TASK GOAL: For the entries that follow, restate word for word the line containing "camera: 20 degrees right, 5 degrees up", the line containing "(575, 226) = (896, 342): black", and every line that lies between them.

[Start of Attachment]

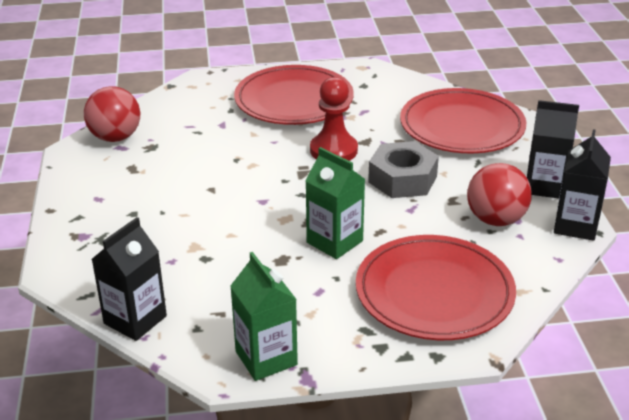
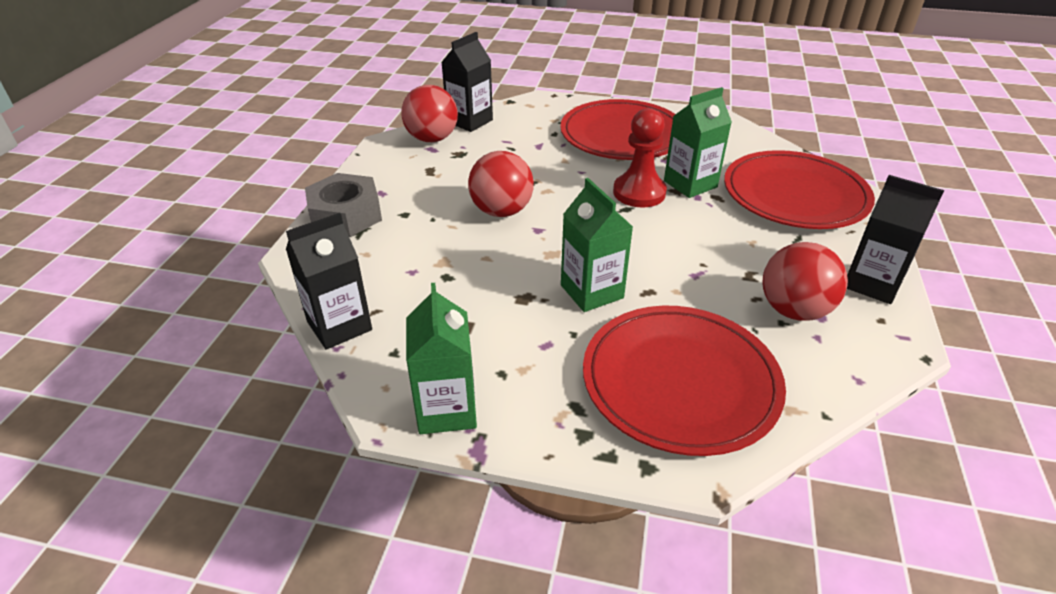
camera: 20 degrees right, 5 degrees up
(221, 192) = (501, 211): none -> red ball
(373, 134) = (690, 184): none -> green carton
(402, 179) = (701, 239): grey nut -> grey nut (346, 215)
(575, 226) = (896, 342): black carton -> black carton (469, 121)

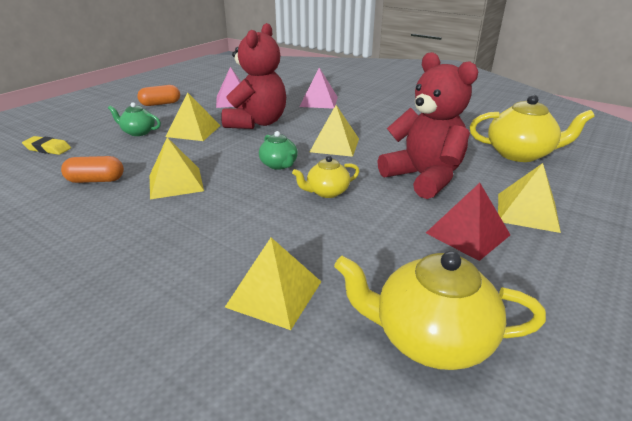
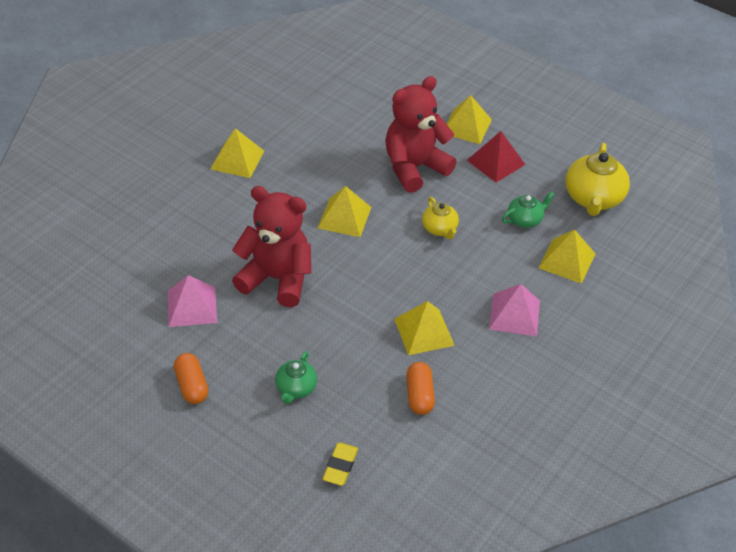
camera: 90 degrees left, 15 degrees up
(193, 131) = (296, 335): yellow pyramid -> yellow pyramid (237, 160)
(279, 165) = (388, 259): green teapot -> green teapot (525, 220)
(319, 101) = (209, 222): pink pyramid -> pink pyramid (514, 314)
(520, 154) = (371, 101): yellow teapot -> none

[End of Attachment]
[Start of Attachment]

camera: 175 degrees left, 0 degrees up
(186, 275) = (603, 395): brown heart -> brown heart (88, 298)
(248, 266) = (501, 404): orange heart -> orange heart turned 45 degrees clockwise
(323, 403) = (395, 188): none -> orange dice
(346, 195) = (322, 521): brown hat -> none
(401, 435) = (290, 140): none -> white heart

[End of Attachment]

PROBLEM SOLUTION:
camera: 20 degrees right, 5 degrees up
(221, 192) = (501, 211): none -> red ball
(373, 134) = (690, 184): none -> green carton
(402, 179) = (701, 239): grey nut -> grey nut (346, 215)
(575, 226) = (896, 342): black carton -> black carton (469, 121)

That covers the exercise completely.